Activity>
Transcribe these records exactly, dropping every picture.

———

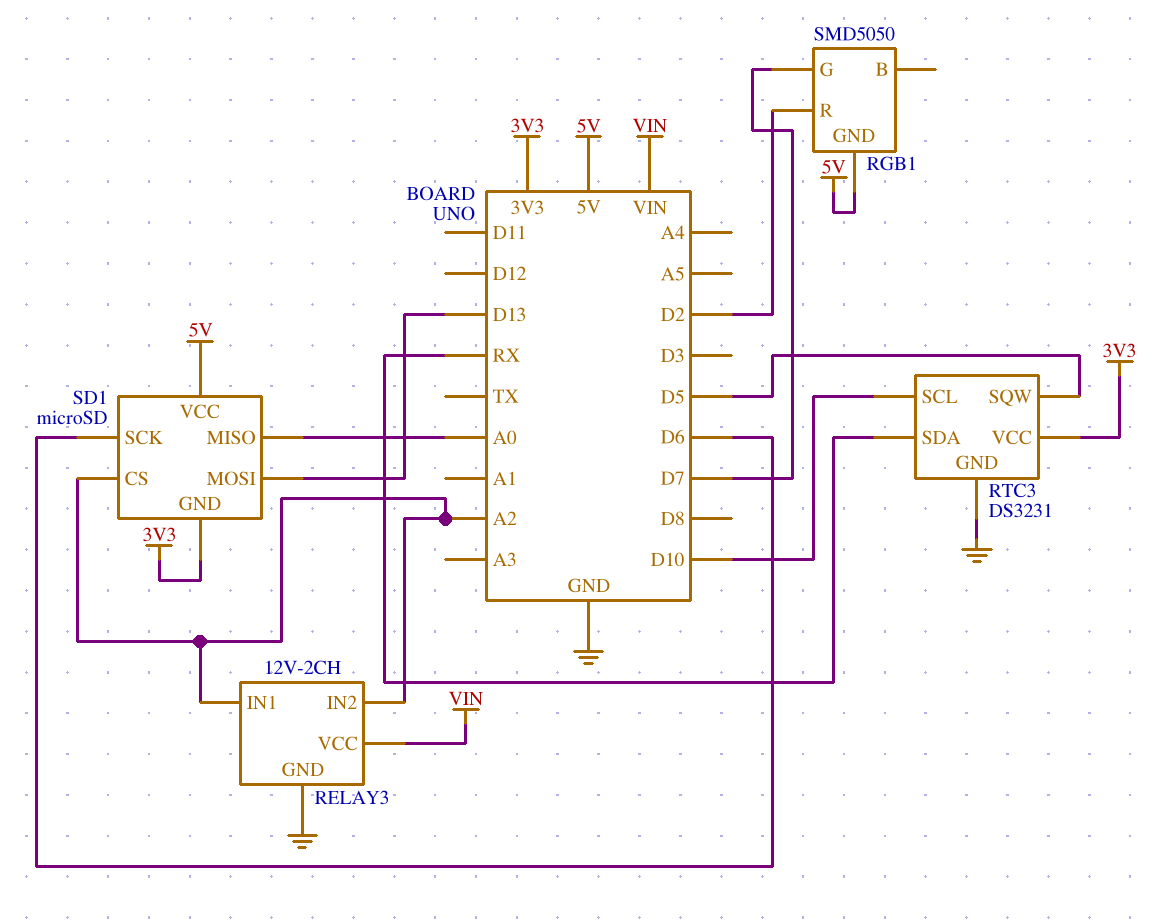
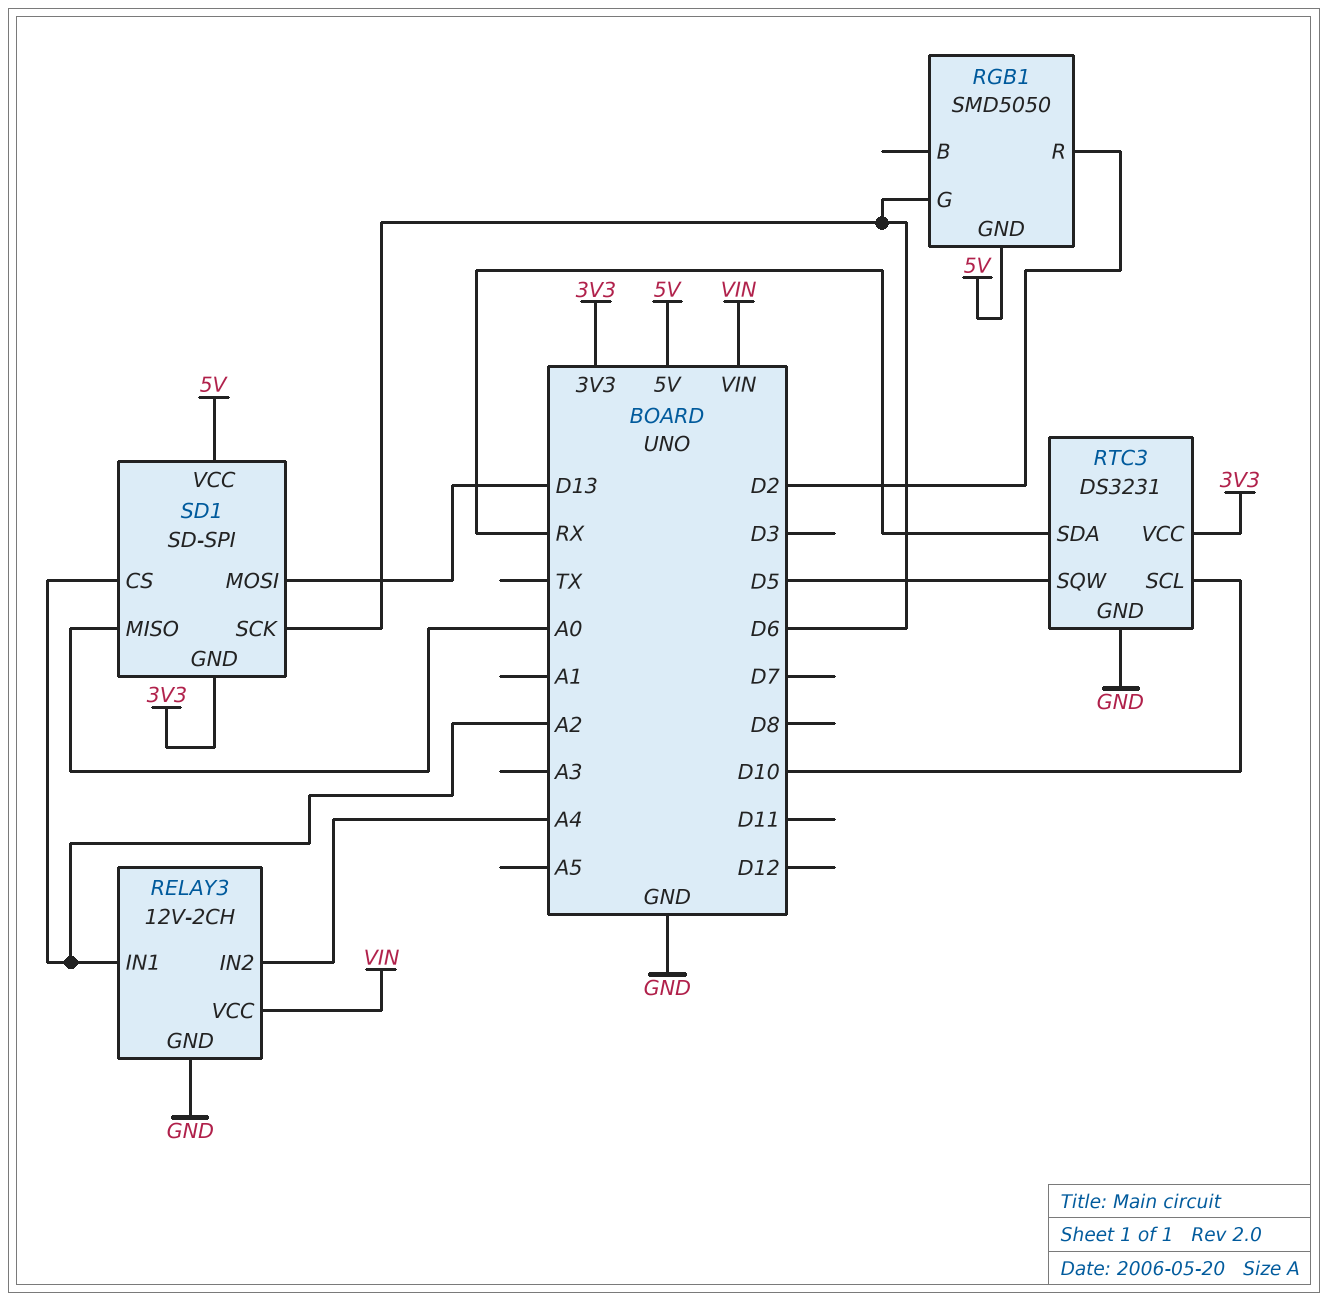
RELAY3 pin IN2: A2 -> A4
RGB1 pin G: D7 -> D6
SD1: microSD -> SD-SPI

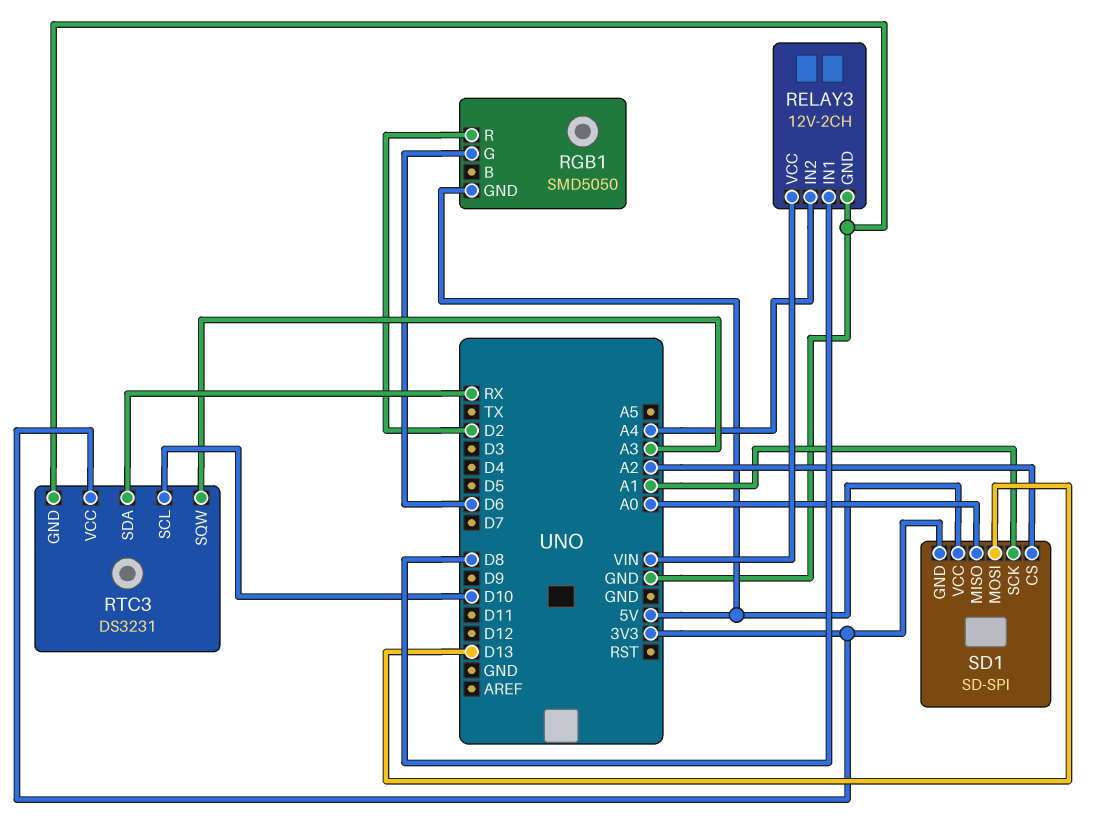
RELAY3 pin IN1: A2 -> D8
RTC3 pin SQW: D5 -> A3
SD1 pin SCK: D6 -> A1

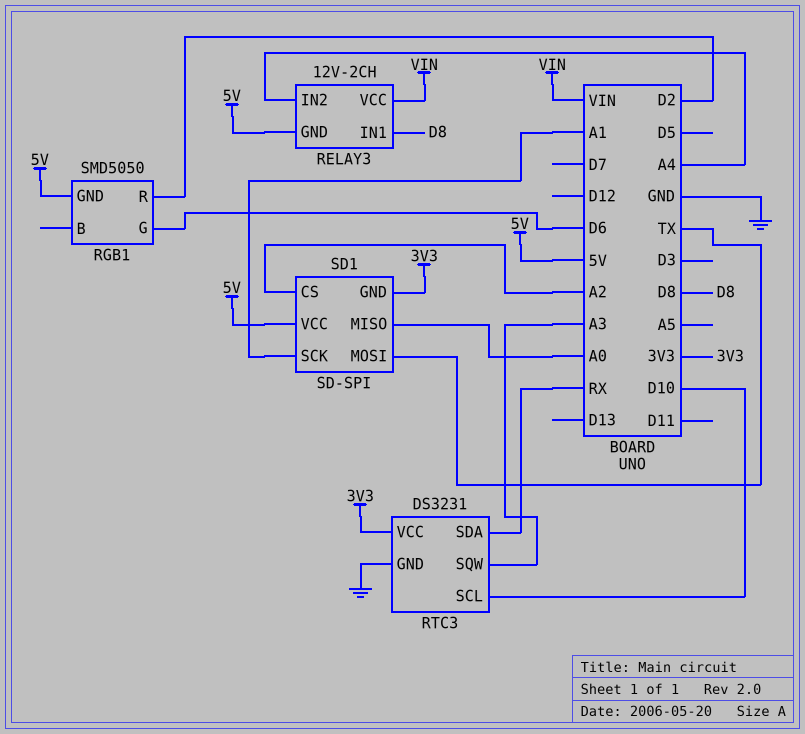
RELAY3 pin GND: GND -> 5V
SD1 pin MOSI: D13 -> TX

———

Solution to this task>
RELAY3 pin IN2: A2 -> A4
RGB1 pin G: D7 -> D6
SD1: microSD -> SD-SPI

RELAY3 pin IN1: A2 -> D8
RTC3 pin SQW: D5 -> A3
SD1 pin SCK: D6 -> A1

RELAY3 pin GND: GND -> 5V
SD1 pin MOSI: D13 -> TX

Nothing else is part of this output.